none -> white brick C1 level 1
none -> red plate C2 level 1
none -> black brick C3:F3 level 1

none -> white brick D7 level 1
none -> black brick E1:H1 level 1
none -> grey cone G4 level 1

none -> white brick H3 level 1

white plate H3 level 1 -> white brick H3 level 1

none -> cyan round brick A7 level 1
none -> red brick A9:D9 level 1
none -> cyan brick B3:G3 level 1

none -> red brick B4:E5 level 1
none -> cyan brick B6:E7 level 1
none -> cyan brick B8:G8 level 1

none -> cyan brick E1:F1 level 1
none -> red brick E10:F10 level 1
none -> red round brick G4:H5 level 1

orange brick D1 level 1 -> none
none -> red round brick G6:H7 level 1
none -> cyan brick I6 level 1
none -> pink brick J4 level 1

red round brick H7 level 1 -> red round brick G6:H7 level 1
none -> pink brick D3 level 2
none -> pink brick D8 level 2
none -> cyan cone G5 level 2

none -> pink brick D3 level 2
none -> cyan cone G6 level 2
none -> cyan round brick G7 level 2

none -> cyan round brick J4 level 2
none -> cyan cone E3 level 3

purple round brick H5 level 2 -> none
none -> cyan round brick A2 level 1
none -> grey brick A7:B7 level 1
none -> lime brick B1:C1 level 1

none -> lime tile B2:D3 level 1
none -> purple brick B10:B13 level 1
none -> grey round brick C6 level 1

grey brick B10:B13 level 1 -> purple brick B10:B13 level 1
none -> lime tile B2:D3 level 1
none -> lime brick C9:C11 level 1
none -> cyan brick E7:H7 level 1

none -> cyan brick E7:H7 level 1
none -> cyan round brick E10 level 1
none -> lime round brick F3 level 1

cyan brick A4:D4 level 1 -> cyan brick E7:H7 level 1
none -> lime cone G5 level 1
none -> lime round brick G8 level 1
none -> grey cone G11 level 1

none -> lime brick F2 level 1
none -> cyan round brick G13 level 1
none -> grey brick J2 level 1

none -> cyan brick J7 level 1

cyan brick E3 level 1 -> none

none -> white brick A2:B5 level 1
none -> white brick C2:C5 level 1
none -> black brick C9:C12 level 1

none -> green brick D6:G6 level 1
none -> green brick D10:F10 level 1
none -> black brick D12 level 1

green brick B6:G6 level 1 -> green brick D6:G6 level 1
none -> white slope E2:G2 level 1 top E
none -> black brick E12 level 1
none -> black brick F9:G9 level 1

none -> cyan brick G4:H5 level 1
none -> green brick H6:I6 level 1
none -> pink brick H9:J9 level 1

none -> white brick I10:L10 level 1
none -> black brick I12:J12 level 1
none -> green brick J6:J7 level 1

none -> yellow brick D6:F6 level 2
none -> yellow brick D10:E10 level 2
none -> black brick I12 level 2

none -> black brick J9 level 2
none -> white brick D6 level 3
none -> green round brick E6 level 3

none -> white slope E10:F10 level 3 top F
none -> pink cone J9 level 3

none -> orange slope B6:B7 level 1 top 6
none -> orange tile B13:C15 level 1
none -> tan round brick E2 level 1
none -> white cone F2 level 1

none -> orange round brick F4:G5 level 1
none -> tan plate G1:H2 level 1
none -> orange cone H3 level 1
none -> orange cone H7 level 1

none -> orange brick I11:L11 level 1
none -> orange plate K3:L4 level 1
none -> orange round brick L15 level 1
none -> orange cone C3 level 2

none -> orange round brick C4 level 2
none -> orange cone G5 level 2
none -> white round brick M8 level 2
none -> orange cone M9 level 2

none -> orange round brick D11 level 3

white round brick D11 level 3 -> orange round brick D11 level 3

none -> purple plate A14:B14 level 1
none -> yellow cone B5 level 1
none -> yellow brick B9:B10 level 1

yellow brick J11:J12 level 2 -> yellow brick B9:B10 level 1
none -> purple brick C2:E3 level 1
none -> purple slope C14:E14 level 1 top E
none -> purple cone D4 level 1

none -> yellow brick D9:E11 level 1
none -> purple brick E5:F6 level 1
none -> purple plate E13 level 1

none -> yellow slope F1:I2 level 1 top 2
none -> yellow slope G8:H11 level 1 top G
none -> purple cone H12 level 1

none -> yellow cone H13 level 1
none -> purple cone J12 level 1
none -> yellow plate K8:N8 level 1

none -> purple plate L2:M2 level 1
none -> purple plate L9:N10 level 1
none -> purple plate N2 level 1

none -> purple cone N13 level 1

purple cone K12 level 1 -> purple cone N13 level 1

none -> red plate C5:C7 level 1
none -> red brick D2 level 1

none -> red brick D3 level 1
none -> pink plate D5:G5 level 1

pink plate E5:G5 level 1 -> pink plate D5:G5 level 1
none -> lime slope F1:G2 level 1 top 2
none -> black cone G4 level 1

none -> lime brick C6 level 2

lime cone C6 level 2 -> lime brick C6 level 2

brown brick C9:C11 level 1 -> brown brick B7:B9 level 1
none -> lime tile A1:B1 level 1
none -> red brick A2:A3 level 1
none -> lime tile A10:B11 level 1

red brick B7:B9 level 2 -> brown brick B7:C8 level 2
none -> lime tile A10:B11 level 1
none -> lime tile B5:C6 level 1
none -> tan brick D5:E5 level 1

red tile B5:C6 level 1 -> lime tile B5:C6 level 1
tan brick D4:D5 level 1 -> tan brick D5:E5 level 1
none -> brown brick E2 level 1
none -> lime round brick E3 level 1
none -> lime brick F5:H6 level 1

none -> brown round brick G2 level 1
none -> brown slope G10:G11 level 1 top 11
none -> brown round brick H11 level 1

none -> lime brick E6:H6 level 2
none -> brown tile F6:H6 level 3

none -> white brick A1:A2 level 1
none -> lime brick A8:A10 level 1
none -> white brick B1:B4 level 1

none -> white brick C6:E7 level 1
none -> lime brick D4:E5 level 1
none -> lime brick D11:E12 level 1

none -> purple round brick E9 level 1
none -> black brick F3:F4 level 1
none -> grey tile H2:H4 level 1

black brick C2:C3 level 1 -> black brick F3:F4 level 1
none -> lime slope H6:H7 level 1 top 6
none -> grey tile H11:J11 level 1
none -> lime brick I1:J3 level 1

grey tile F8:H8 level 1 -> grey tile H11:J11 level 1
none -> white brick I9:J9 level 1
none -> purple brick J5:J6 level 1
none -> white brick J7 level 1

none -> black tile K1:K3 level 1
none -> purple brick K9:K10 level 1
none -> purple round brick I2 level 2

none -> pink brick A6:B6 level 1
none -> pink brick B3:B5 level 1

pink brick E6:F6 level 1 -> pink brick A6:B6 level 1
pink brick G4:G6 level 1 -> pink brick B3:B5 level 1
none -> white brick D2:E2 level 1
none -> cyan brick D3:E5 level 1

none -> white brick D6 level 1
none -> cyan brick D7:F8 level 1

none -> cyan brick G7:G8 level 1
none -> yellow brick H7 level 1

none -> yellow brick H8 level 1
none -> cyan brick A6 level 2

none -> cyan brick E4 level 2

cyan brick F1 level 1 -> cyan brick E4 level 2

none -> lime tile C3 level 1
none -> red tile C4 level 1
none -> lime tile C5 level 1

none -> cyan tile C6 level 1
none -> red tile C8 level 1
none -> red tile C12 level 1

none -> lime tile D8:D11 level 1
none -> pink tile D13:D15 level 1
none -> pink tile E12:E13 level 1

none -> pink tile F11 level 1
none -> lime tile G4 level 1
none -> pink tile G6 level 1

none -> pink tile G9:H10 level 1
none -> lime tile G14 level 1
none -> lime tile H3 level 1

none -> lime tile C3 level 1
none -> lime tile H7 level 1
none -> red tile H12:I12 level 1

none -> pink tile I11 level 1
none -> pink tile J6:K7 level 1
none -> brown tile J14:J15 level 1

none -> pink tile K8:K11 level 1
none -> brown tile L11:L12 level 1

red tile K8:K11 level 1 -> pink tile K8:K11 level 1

·····

Task to carry out:
Reproduce only this range: the first line of the data above through the line with "none -> black brick D12 level 1", both included, exactly as written.

Answer area:
none -> white brick C1 level 1
none -> red plate C2 level 1
none -> black brick C3:F3 level 1

none -> white brick D7 level 1
none -> black brick E1:H1 level 1
none -> grey cone G4 level 1

none -> white brick H3 level 1

white plate H3 level 1 -> white brick H3 level 1

none -> cyan round brick A7 level 1
none -> red brick A9:D9 level 1
none -> cyan brick B3:G3 level 1

none -> red brick B4:E5 level 1
none -> cyan brick B6:E7 level 1
none -> cyan brick B8:G8 level 1

none -> cyan brick E1:F1 level 1
none -> red brick E10:F10 level 1
none -> red round brick G4:H5 level 1

orange brick D1 level 1 -> none
none -> red round brick G6:H7 level 1
none -> cyan brick I6 level 1
none -> pink brick J4 level 1

red round brick H7 level 1 -> red round brick G6:H7 level 1
none -> pink brick D3 level 2
none -> pink brick D8 level 2
none -> cyan cone G5 level 2

none -> pink brick D3 level 2
none -> cyan cone G6 level 2
none -> cyan round brick G7 level 2

none -> cyan round brick J4 level 2
none -> cyan cone E3 level 3

purple round brick H5 level 2 -> none
none -> cyan round brick A2 level 1
none -> grey brick A7:B7 level 1
none -> lime brick B1:C1 level 1

none -> lime tile B2:D3 level 1
none -> purple brick B10:B13 level 1
none -> grey round brick C6 level 1

grey brick B10:B13 level 1 -> purple brick B10:B13 level 1
none -> lime tile B2:D3 level 1
none -> lime brick C9:C11 level 1
none -> cyan brick E7:H7 level 1

none -> cyan brick E7:H7 level 1
none -> cyan round brick E10 level 1
none -> lime round brick F3 level 1

cyan brick A4:D4 level 1 -> cyan brick E7:H7 level 1
none -> lime cone G5 level 1
none -> lime round brick G8 level 1
none -> grey cone G11 level 1

none -> lime brick F2 level 1
none -> cyan round brick G13 level 1
none -> grey brick J2 level 1

none -> cyan brick J7 level 1

cyan brick E3 level 1 -> none

none -> white brick A2:B5 level 1
none -> white brick C2:C5 level 1
none -> black brick C9:C12 level 1

none -> green brick D6:G6 level 1
none -> green brick D10:F10 level 1
none -> black brick D12 level 1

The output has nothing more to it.